GIVEN RECORDS:
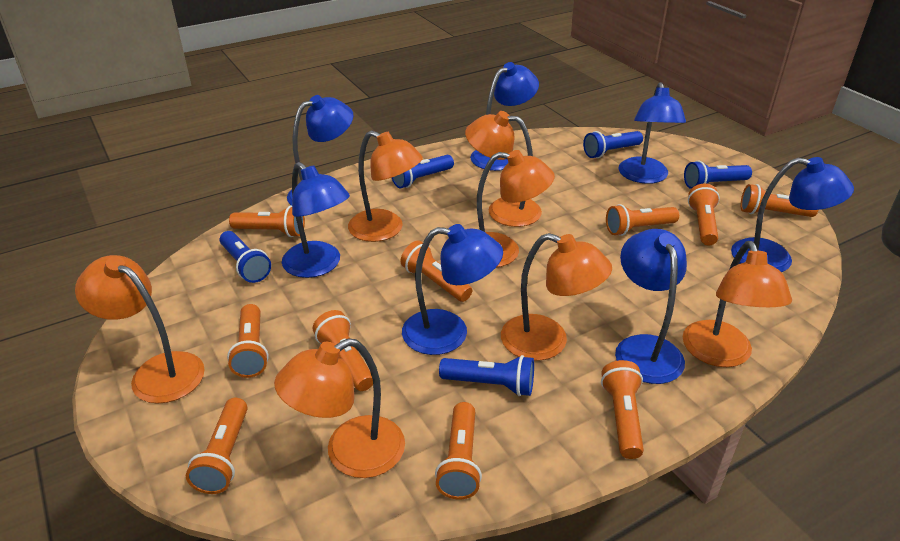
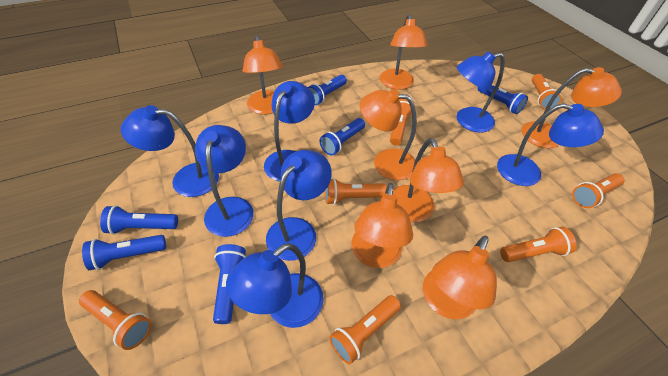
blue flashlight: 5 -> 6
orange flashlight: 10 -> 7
* * *
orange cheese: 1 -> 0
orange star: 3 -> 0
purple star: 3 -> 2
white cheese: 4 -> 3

EXERCISE DETAILS:
Check each line above for "orange" and state how many match, answering with only the number.

ANSWER TO THIS TASK:
3